## Object tracking records
"""

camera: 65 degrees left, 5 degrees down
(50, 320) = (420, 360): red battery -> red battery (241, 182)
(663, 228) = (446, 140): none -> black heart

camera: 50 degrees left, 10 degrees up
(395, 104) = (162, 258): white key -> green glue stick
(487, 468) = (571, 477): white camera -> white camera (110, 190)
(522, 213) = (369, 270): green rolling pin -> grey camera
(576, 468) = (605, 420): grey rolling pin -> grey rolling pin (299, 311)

"""
"""

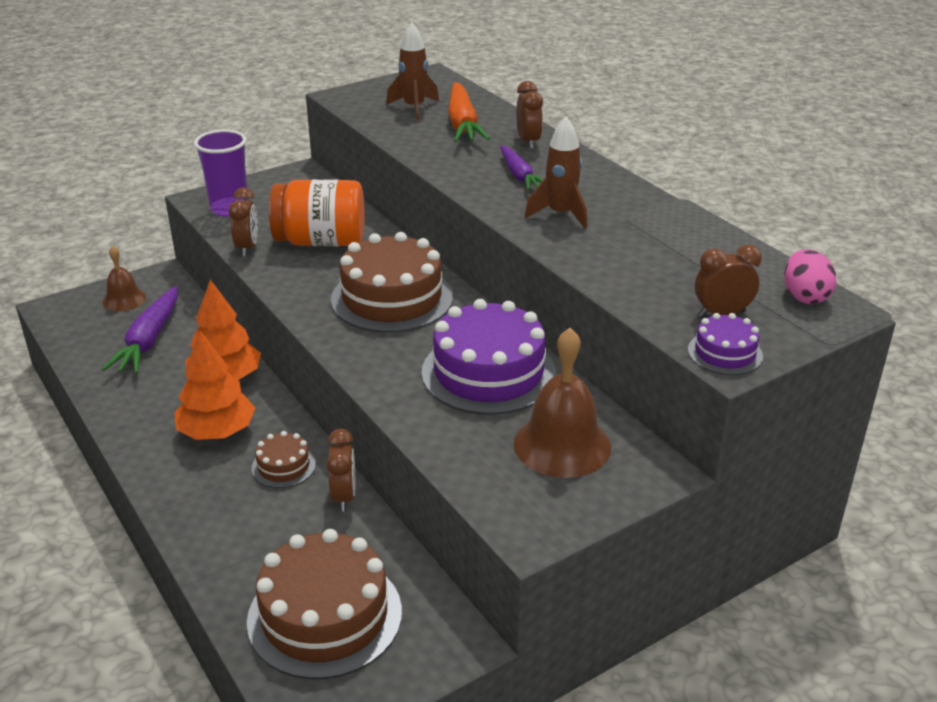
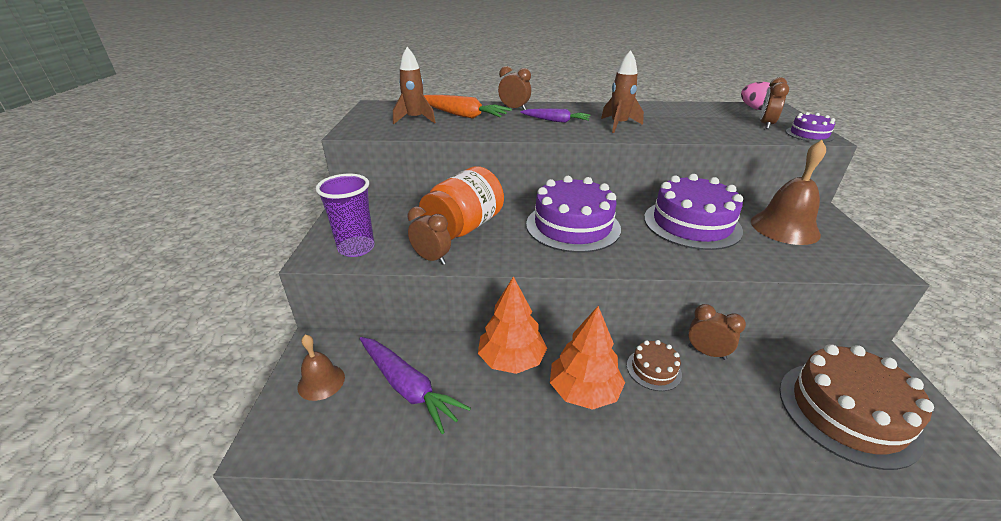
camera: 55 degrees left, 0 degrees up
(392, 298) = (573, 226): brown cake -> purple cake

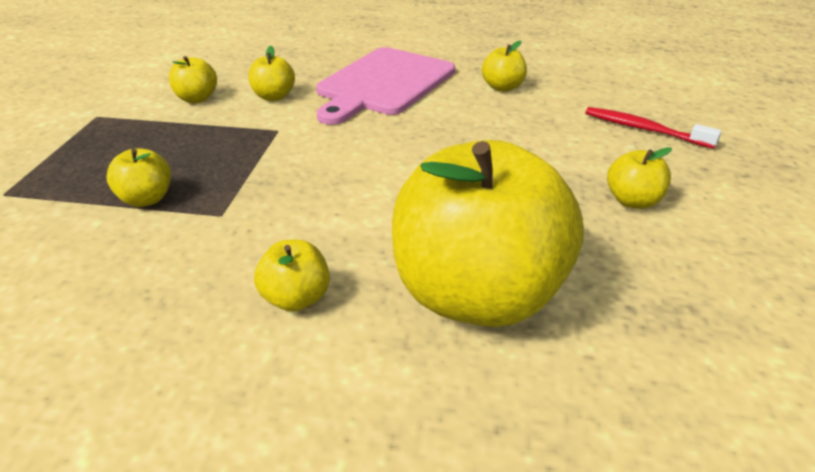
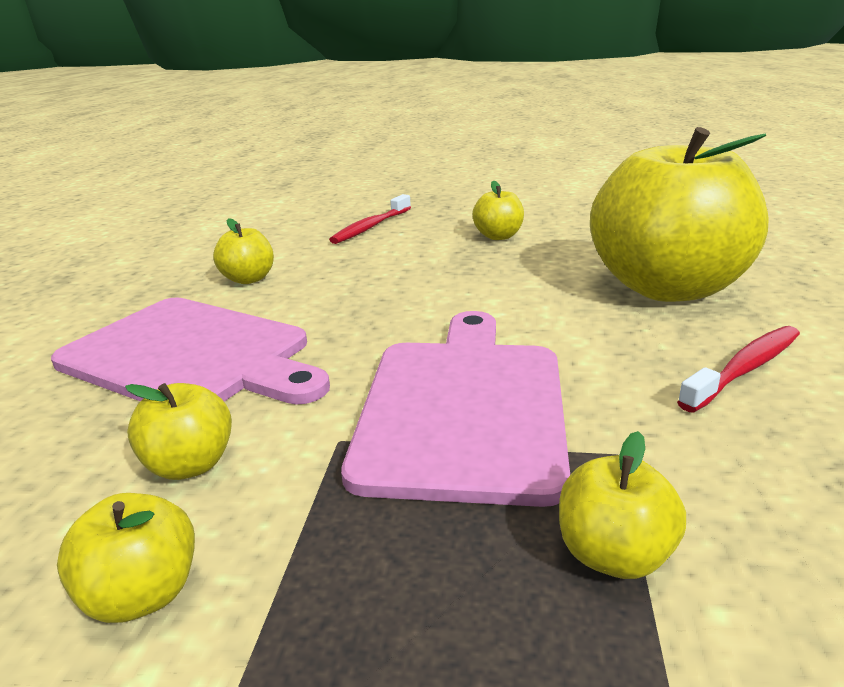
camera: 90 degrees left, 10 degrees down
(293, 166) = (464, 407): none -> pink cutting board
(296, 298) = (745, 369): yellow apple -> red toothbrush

"""

## How to complete this task
Looking at the entries above, can you reproduce exactly the lines from the one that holds "(50, 320) = (420, 360): red" through the one that holds "(576, 468) = (605, 420): grey", and only those?

## Response to this exercise
(50, 320) = (420, 360): red battery -> red battery (241, 182)
(663, 228) = (446, 140): none -> black heart

camera: 50 degrees left, 10 degrees up
(395, 104) = (162, 258): white key -> green glue stick
(487, 468) = (571, 477): white camera -> white camera (110, 190)
(522, 213) = (369, 270): green rolling pin -> grey camera
(576, 468) = (605, 420): grey rolling pin -> grey rolling pin (299, 311)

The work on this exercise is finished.